ACTIVITY -
Could you give the listing again exactly, without its pictures?

PROVIDED MATERIAL -
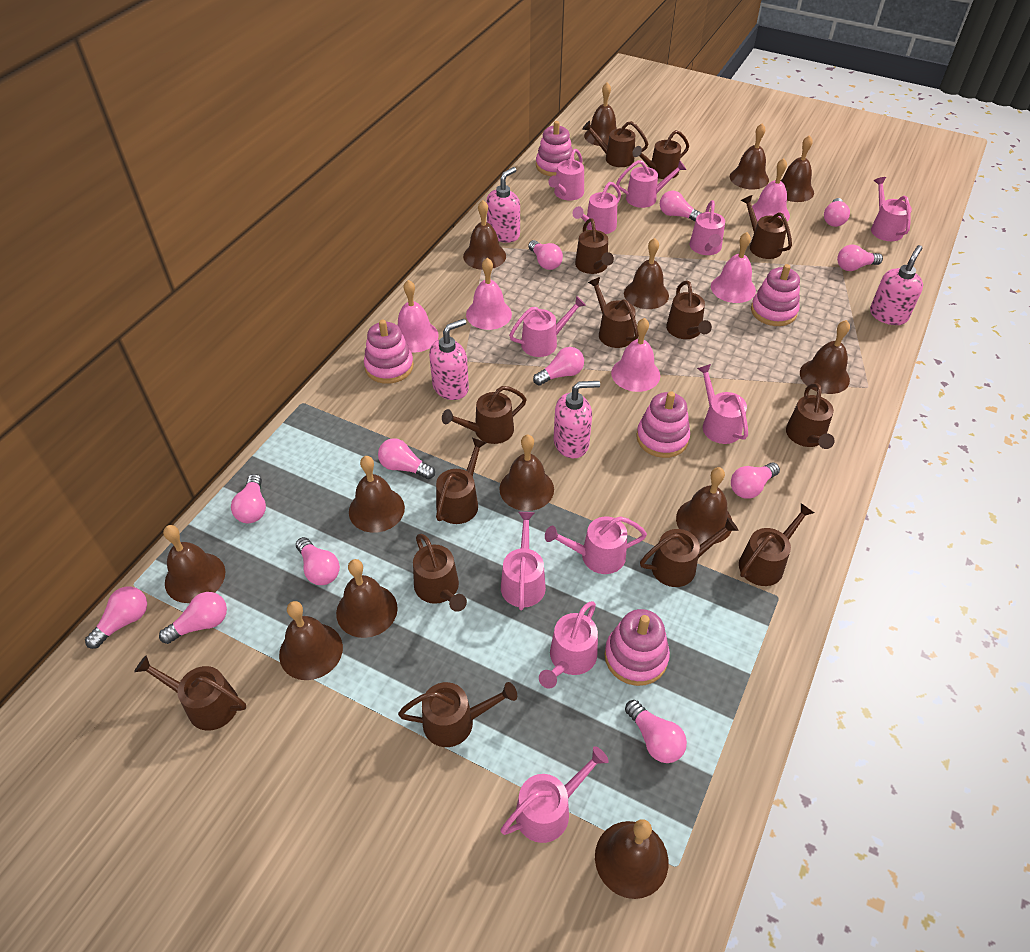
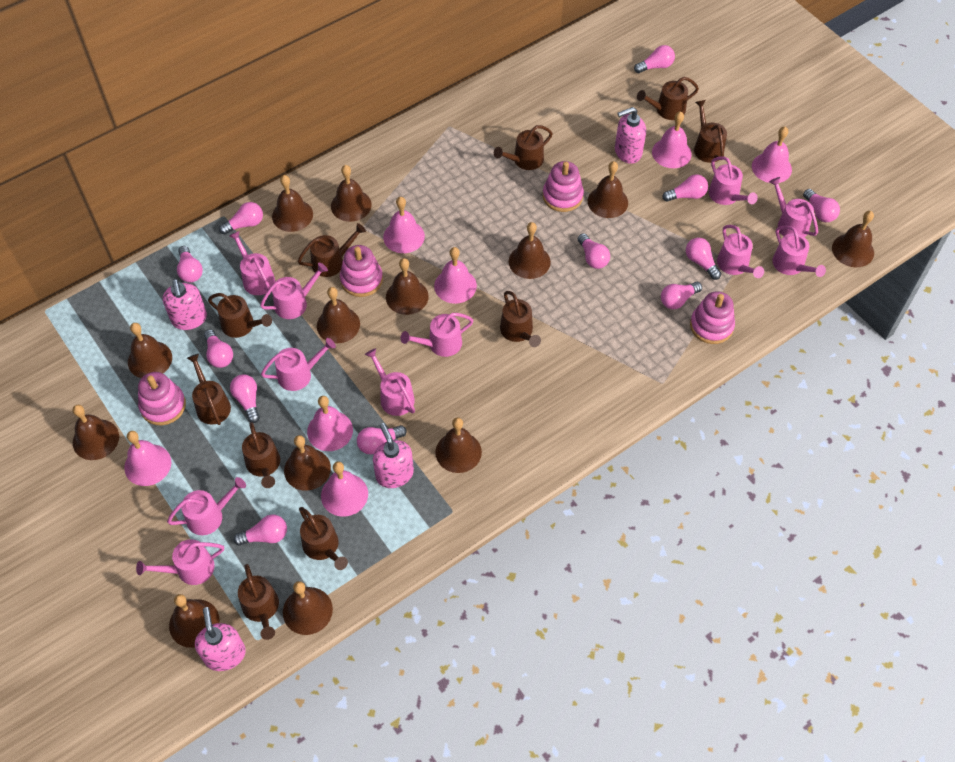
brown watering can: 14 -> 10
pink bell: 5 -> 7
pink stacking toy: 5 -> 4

ANSWER SPACE -
brown watering can: 14 -> 10
pink bell: 5 -> 7
pink stacking toy: 5 -> 4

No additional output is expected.